Aim of the exercise:
Filter the entries for the string "purple". Copy each line that has it.

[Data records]
┄┄┄┄┄┄┄┄┄┄

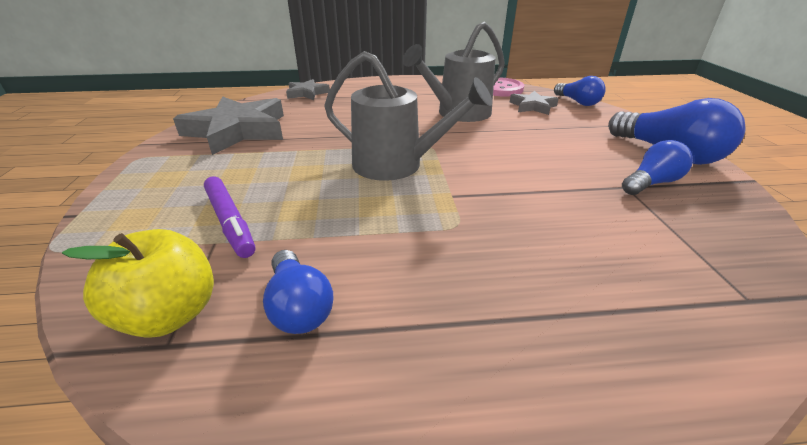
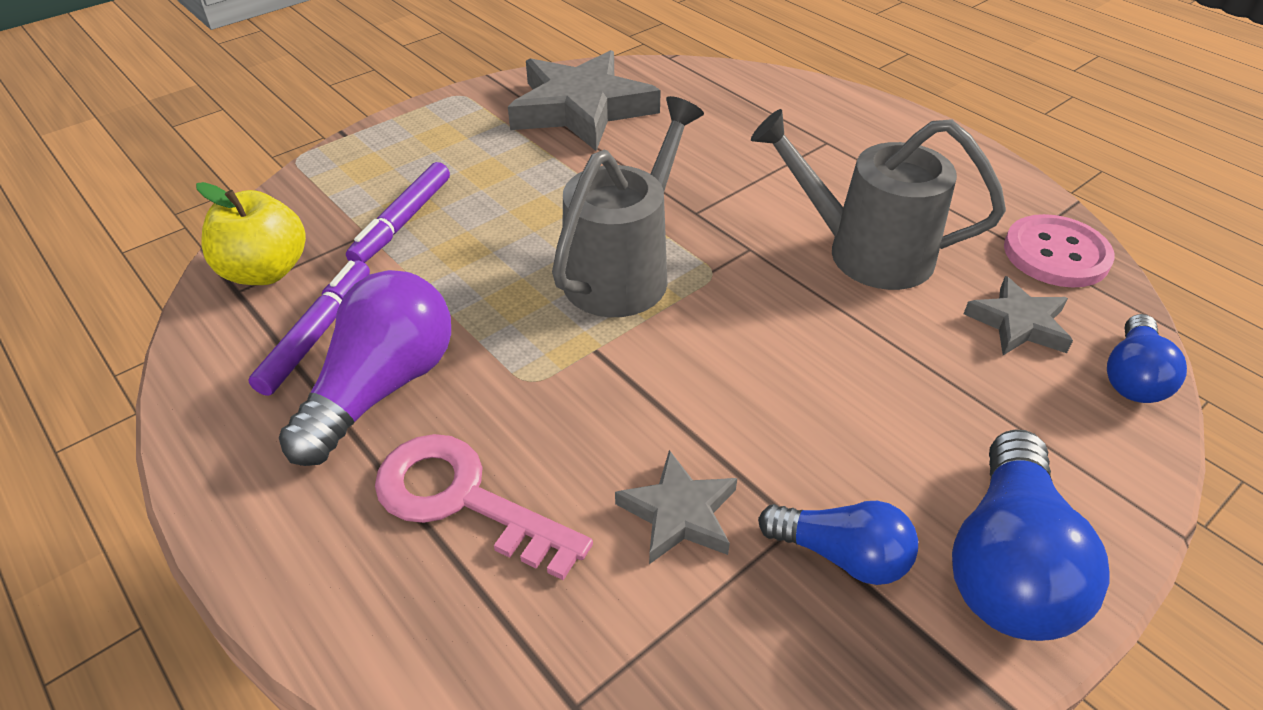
camera: 55 degrees right, 10 degrees up
blue light bulb [263,250,334,334] -> purple marker [248,260,370,396]
grey star [286,79,330,100] -> grey star moved to [615,450,737,564]
grey watering can [324,51,492,181] -> grey watering can turned 135 degrees counterclockwise [552,96,704,317]
none -> purple light bulb [279,270,451,466]
none -> pink key [375,434,593,580]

┄┄┄┄┄┄┄┄┄┄

Task answer:
blue light bulb [263,250,334,334] -> purple marker [248,260,370,396]
none -> purple light bulb [279,270,451,466]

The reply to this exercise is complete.